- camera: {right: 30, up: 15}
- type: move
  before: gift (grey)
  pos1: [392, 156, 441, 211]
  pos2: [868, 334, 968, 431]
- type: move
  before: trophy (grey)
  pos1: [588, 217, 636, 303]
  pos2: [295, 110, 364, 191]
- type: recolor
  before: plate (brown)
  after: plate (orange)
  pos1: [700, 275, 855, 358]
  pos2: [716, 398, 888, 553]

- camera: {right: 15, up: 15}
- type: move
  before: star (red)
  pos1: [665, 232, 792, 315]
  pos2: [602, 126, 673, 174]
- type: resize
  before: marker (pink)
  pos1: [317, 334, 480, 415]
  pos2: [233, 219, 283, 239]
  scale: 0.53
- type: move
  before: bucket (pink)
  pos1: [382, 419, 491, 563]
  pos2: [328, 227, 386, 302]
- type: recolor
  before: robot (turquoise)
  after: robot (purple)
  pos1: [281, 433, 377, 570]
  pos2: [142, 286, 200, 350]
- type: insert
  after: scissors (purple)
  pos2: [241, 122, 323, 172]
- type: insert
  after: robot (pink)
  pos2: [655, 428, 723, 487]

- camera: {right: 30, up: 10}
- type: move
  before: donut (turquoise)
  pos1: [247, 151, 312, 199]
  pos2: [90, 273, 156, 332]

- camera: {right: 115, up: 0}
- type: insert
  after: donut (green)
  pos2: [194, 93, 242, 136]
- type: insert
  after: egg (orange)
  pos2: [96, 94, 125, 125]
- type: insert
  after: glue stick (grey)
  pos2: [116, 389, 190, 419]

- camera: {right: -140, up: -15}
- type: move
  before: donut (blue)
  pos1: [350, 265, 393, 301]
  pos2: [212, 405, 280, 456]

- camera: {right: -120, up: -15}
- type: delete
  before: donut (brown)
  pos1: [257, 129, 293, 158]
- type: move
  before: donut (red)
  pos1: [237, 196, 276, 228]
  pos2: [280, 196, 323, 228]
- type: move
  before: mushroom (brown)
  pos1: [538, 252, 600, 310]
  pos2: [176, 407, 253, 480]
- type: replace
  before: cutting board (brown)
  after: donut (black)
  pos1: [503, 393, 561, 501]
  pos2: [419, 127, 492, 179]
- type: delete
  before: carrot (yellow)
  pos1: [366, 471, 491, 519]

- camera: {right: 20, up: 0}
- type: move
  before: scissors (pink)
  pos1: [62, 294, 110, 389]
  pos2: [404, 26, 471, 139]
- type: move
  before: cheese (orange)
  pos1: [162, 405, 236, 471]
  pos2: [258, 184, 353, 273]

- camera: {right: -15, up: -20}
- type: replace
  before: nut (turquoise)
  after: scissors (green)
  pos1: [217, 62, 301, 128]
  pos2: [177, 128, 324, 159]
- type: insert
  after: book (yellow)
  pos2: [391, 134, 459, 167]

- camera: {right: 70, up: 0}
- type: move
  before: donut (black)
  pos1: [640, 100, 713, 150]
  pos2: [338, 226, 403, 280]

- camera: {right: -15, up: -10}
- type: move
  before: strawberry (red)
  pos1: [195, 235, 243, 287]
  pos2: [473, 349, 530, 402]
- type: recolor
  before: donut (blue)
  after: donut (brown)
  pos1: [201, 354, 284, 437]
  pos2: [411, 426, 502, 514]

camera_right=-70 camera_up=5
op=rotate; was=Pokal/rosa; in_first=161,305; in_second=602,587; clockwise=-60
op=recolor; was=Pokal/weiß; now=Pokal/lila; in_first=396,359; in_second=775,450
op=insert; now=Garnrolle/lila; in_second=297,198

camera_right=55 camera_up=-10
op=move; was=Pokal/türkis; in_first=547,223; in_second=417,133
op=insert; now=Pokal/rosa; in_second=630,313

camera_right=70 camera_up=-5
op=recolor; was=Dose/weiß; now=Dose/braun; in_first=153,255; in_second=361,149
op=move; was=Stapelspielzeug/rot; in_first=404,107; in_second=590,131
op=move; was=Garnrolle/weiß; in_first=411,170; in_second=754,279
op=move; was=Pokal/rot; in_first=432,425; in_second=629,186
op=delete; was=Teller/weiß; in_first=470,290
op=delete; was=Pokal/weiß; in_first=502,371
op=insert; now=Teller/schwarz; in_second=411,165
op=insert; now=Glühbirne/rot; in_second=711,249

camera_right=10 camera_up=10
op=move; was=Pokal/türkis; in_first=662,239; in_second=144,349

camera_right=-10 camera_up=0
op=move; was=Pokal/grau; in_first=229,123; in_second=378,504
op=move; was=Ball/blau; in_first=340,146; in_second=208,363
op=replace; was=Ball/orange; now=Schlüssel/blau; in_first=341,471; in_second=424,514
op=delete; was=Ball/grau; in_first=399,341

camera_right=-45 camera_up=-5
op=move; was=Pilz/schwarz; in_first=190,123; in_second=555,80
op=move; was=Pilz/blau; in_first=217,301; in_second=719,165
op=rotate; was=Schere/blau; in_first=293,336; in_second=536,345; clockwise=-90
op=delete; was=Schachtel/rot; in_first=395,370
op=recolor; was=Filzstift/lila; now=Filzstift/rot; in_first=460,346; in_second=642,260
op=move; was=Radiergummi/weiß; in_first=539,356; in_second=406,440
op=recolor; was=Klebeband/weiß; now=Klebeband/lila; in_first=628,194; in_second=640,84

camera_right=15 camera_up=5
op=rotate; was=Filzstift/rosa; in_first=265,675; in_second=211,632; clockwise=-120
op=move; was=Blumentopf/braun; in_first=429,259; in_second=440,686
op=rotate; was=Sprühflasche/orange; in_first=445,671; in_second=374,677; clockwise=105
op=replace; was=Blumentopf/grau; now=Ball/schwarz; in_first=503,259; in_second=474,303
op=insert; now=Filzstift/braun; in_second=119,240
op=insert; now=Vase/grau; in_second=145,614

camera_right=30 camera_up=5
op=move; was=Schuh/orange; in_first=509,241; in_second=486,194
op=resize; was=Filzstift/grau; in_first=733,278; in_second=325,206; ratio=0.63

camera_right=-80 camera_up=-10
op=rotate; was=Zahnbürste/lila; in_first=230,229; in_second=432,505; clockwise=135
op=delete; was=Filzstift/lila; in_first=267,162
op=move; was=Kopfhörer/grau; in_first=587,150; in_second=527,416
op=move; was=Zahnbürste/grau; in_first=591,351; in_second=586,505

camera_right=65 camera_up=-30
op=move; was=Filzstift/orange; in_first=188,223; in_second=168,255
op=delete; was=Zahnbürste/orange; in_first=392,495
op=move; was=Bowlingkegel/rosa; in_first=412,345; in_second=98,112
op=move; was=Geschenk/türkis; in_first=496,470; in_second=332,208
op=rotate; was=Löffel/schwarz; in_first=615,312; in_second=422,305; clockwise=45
--------------------------------------------------
-- Task brief --
Retype the records above in full, exactly.

-- Your response --
- camera: {right: 30, up: 15}
- type: move
  before: gift (grey)
  pos1: [392, 156, 441, 211]
  pos2: [868, 334, 968, 431]
- type: move
  before: trophy (grey)
  pos1: [588, 217, 636, 303]
  pos2: [295, 110, 364, 191]
- type: recolor
  before: plate (brown)
  after: plate (orange)
  pos1: [700, 275, 855, 358]
  pos2: [716, 398, 888, 553]

- camera: {right: 15, up: 15}
- type: move
  before: star (red)
  pos1: [665, 232, 792, 315]
  pos2: [602, 126, 673, 174]
- type: resize
  before: marker (pink)
  pos1: [317, 334, 480, 415]
  pos2: [233, 219, 283, 239]
  scale: 0.53
- type: move
  before: bucket (pink)
  pos1: [382, 419, 491, 563]
  pos2: [328, 227, 386, 302]
- type: recolor
  before: robot (turquoise)
  after: robot (purple)
  pos1: [281, 433, 377, 570]
  pos2: [142, 286, 200, 350]
- type: insert
  after: scissors (purple)
  pos2: [241, 122, 323, 172]
- type: insert
  after: robot (pink)
  pos2: [655, 428, 723, 487]

- camera: {right: 30, up: 10}
- type: move
  before: donut (turquoise)
  pos1: [247, 151, 312, 199]
  pos2: [90, 273, 156, 332]

- camera: {right: 115, up: 0}
- type: insert
  after: donut (green)
  pos2: [194, 93, 242, 136]
- type: insert
  after: egg (orange)
  pos2: [96, 94, 125, 125]
- type: insert
  after: glue stick (grey)
  pos2: [116, 389, 190, 419]

- camera: {right: -140, up: -15}
- type: move
  before: donut (blue)
  pos1: [350, 265, 393, 301]
  pos2: [212, 405, 280, 456]

- camera: {right: -120, up: -15}
- type: delete
  before: donut (brown)
  pos1: [257, 129, 293, 158]
- type: move
  before: donut (red)
  pos1: [237, 196, 276, 228]
  pos2: [280, 196, 323, 228]
- type: move
  before: mushroom (brown)
  pos1: [538, 252, 600, 310]
  pos2: [176, 407, 253, 480]
- type: replace
  before: cutting board (brown)
  after: donut (black)
  pos1: [503, 393, 561, 501]
  pos2: [419, 127, 492, 179]
- type: delete
  before: carrot (yellow)
  pos1: [366, 471, 491, 519]

- camera: {right: 20, up: 0}
- type: move
  before: scissors (pink)
  pos1: [62, 294, 110, 389]
  pos2: [404, 26, 471, 139]
- type: move
  before: cheese (orange)
  pos1: [162, 405, 236, 471]
  pos2: [258, 184, 353, 273]

- camera: {right: -15, up: -20}
- type: replace
  before: nut (turquoise)
  after: scissors (green)
  pos1: [217, 62, 301, 128]
  pos2: [177, 128, 324, 159]
- type: insert
  after: book (yellow)
  pos2: [391, 134, 459, 167]

- camera: {right: 70, up: 0}
- type: move
  before: donut (black)
  pos1: [640, 100, 713, 150]
  pos2: [338, 226, 403, 280]

- camera: {right: -15, up: -10}
- type: move
  before: strawberry (red)
  pos1: [195, 235, 243, 287]
  pos2: [473, 349, 530, 402]
- type: recolor
  before: donut (blue)
  after: donut (brown)
  pos1: [201, 354, 284, 437]
  pos2: [411, 426, 502, 514]

camera_right=-70 camera_up=5
op=rotate; was=Pokal/rosa; in_first=161,305; in_second=602,587; clockwise=-60
op=recolor; was=Pokal/weiß; now=Pokal/lila; in_first=396,359; in_second=775,450
op=insert; now=Garnrolle/lila; in_second=297,198

camera_right=55 camera_up=-10
op=move; was=Pokal/türkis; in_first=547,223; in_second=417,133
op=insert; now=Pokal/rosa; in_second=630,313

camera_right=70 camera_up=-5
op=recolor; was=Dose/weiß; now=Dose/braun; in_first=153,255; in_second=361,149
op=move; was=Stapelspielzeug/rot; in_first=404,107; in_second=590,131
op=move; was=Garnrolle/weiß; in_first=411,170; in_second=754,279
op=move; was=Pokal/rot; in_first=432,425; in_second=629,186
op=delete; was=Teller/weiß; in_first=470,290
op=delete; was=Pokal/weiß; in_first=502,371
op=insert; now=Teller/schwarz; in_second=411,165
op=insert; now=Glühbirne/rot; in_second=711,249

camera_right=10 camera_up=10
op=move; was=Pokal/türkis; in_first=662,239; in_second=144,349

camera_right=-10 camera_up=0
op=move; was=Pokal/grau; in_first=229,123; in_second=378,504
op=move; was=Ball/blau; in_first=340,146; in_second=208,363
op=replace; was=Ball/orange; now=Schlüssel/blau; in_first=341,471; in_second=424,514
op=delete; was=Ball/grau; in_first=399,341

camera_right=-45 camera_up=-5
op=move; was=Pilz/schwarz; in_first=190,123; in_second=555,80
op=move; was=Pilz/blau; in_first=217,301; in_second=719,165
op=rotate; was=Schere/blau; in_first=293,336; in_second=536,345; clockwise=-90
op=delete; was=Schachtel/rot; in_first=395,370
op=recolor; was=Filzstift/lila; now=Filzstift/rot; in_first=460,346; in_second=642,260
op=move; was=Radiergummi/weiß; in_first=539,356; in_second=406,440
op=recolor; was=Klebeband/weiß; now=Klebeband/lila; in_first=628,194; in_second=640,84

camera_right=15 camera_up=5
op=rotate; was=Filzstift/rosa; in_first=265,675; in_second=211,632; clockwise=-120
op=move; was=Blumentopf/braun; in_first=429,259; in_second=440,686
op=rotate; was=Sprühflasche/orange; in_first=445,671; in_second=374,677; clockwise=105
op=replace; was=Blumentopf/grau; now=Ball/schwarz; in_first=503,259; in_second=474,303
op=insert; now=Filzstift/braun; in_second=119,240
op=insert; now=Vase/grau; in_second=145,614

camera_right=30 camera_up=5
op=move; was=Schuh/orange; in_first=509,241; in_second=486,194
op=resize; was=Filzstift/grau; in_first=733,278; in_second=325,206; ratio=0.63

camera_right=-80 camera_up=-10
op=rotate; was=Zahnbürste/lila; in_first=230,229; in_second=432,505; clockwise=135
op=delete; was=Filzstift/lila; in_first=267,162
op=move; was=Kopfhörer/grau; in_first=587,150; in_second=527,416
op=move; was=Zahnbürste/grau; in_first=591,351; in_second=586,505

camera_right=65 camera_up=-30
op=move; was=Filzstift/orange; in_first=188,223; in_second=168,255
op=delete; was=Zahnbürste/orange; in_first=392,495
op=move; was=Bowlingkegel/rosa; in_first=412,345; in_second=98,112
op=move; was=Geschenk/türkis; in_first=496,470; in_second=332,208
op=rotate; was=Löffel/schwarz; in_first=615,312; in_second=422,305; clockwise=45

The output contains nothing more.